Provided data:
=== Section Start ===
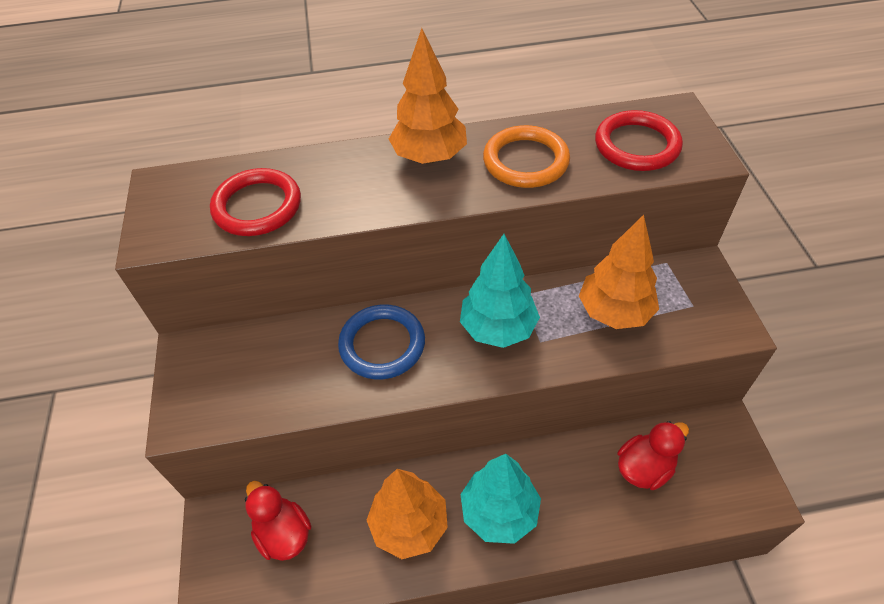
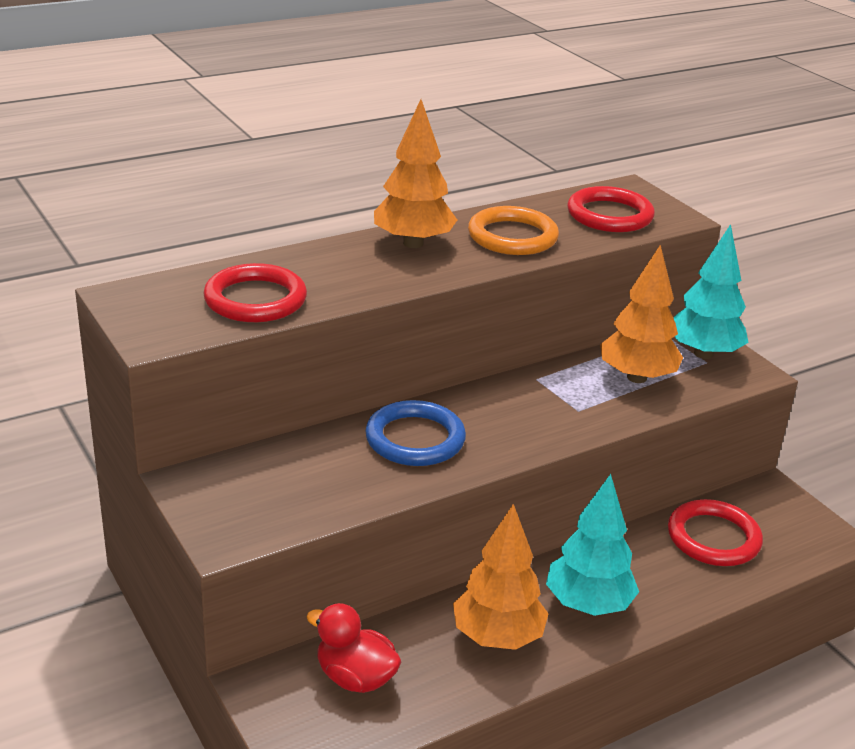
camera: 25 degrees left, 20 degrees down
(498, 328) = (530, 407): turquoise tree -> turquoise tree (703, 353)
(644, 468) = (713, 538): red duck -> red ring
=== Section End ===
Only the words belong in your copy: restate the data above exactly and leave the images out.

Result of the exercise:
camera: 25 degrees left, 20 degrees down
(498, 328) = (530, 407): turquoise tree -> turquoise tree (703, 353)
(644, 468) = (713, 538): red duck -> red ring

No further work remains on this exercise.